→ WHAT YOU WILL DO
Say, as a bare number, how many lines of the listing contain "scarlet".

→ RECORDS SHOWN
=== Section Start ===
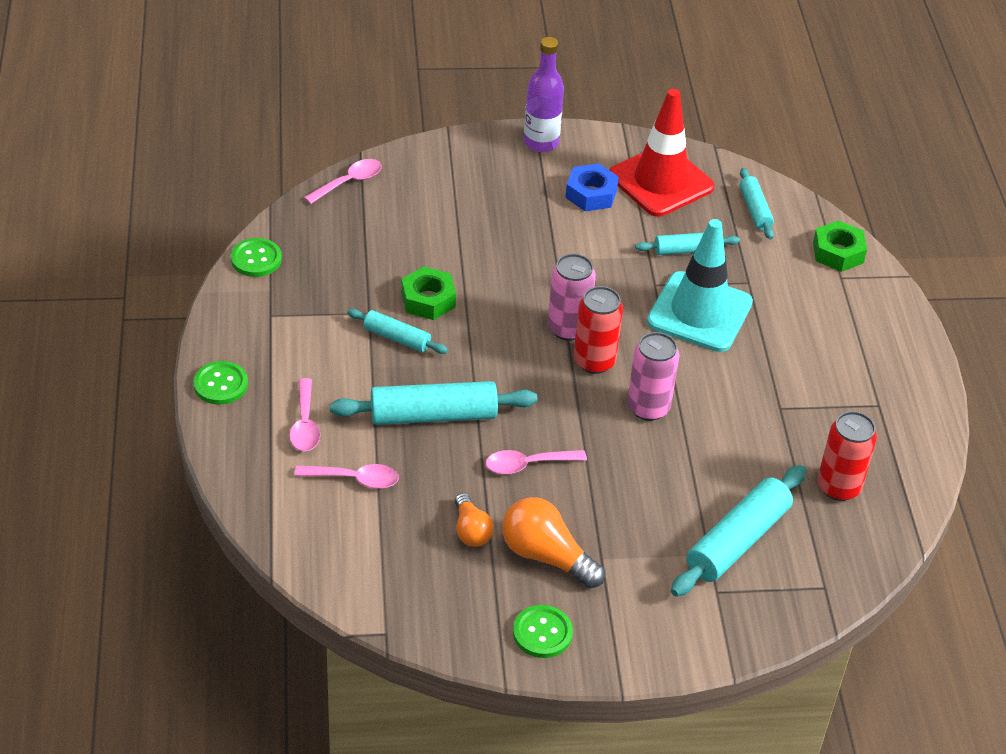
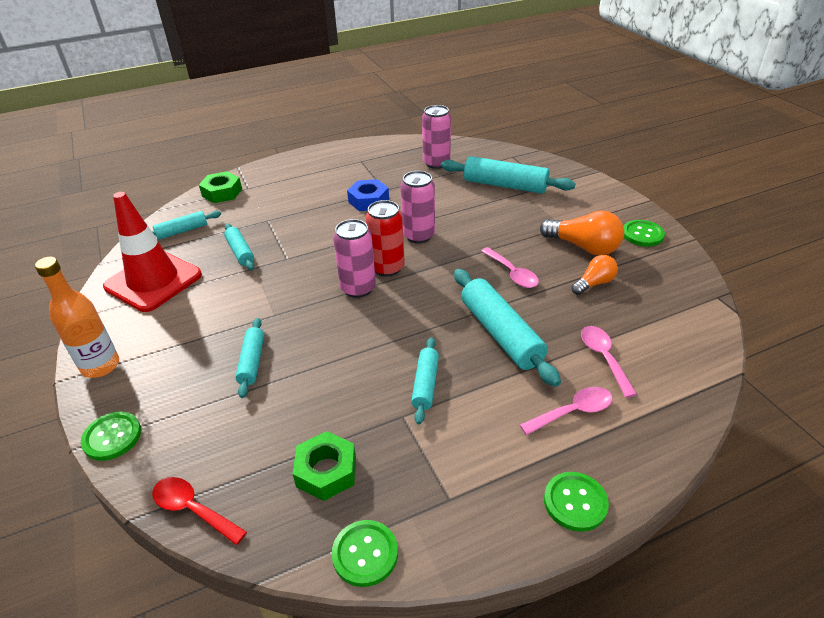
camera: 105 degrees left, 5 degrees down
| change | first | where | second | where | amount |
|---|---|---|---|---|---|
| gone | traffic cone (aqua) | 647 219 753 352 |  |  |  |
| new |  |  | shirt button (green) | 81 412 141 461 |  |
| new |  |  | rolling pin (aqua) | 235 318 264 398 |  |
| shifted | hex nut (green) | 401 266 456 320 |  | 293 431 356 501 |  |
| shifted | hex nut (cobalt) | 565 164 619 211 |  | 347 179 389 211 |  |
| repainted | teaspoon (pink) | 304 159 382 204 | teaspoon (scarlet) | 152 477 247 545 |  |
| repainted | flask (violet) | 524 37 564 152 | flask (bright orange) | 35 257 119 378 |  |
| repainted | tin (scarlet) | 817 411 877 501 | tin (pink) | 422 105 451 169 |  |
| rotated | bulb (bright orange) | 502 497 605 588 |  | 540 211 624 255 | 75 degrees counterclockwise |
=== Section End ===
→ YOUR SOLUTION
2